▶ _ACTION ITEM_:
Exact copies of all entries are needed. Pictures are to be left out.

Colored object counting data
§ §

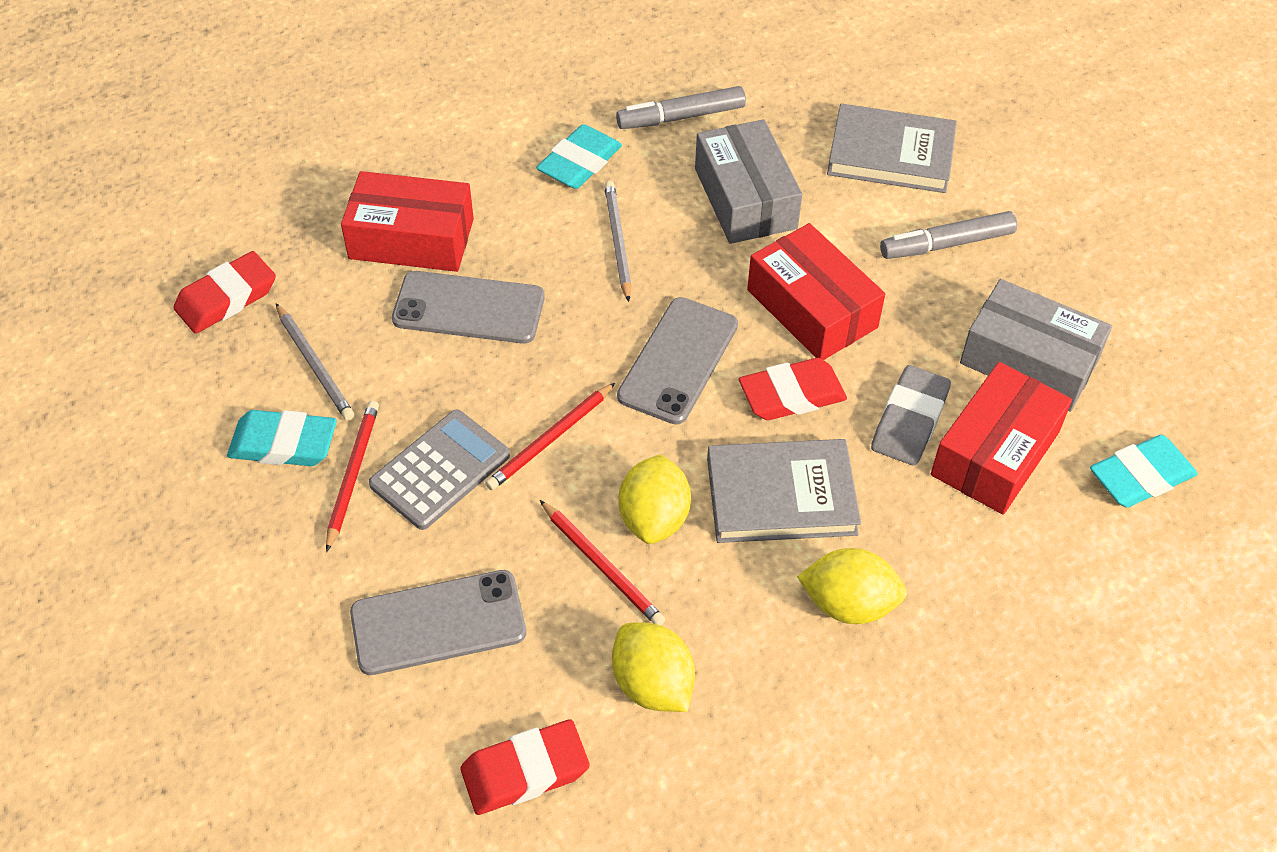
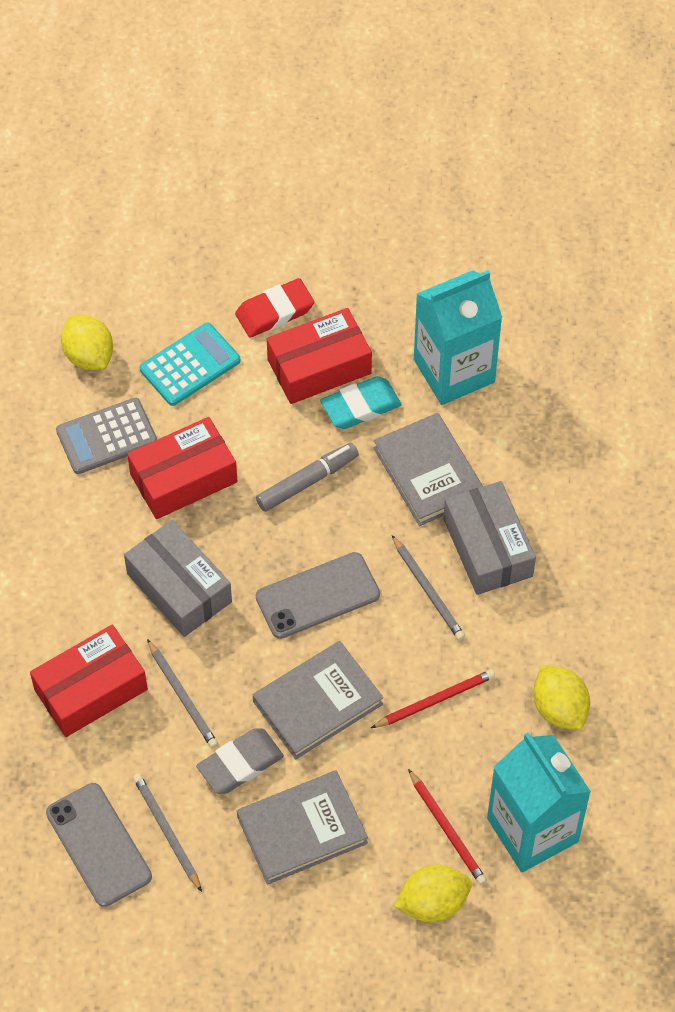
grey book: 2 -> 3
grey marker: 2 -> 1
grey pencil: 2 -> 3
grey phone: 3 -> 2
red eraser: 3 -> 1
red pencil: 3 -> 2
turquoise calculator: 0 -> 1
turquoise carton: 0 -> 2
turquoise eraser: 3 -> 1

§ §

▶ _WRITTEN ANSWER_:
grey book: 2 -> 3
grey marker: 2 -> 1
grey pencil: 2 -> 3
grey phone: 3 -> 2
red eraser: 3 -> 1
red pencil: 3 -> 2
turquoise calculator: 0 -> 1
turquoise carton: 0 -> 2
turquoise eraser: 3 -> 1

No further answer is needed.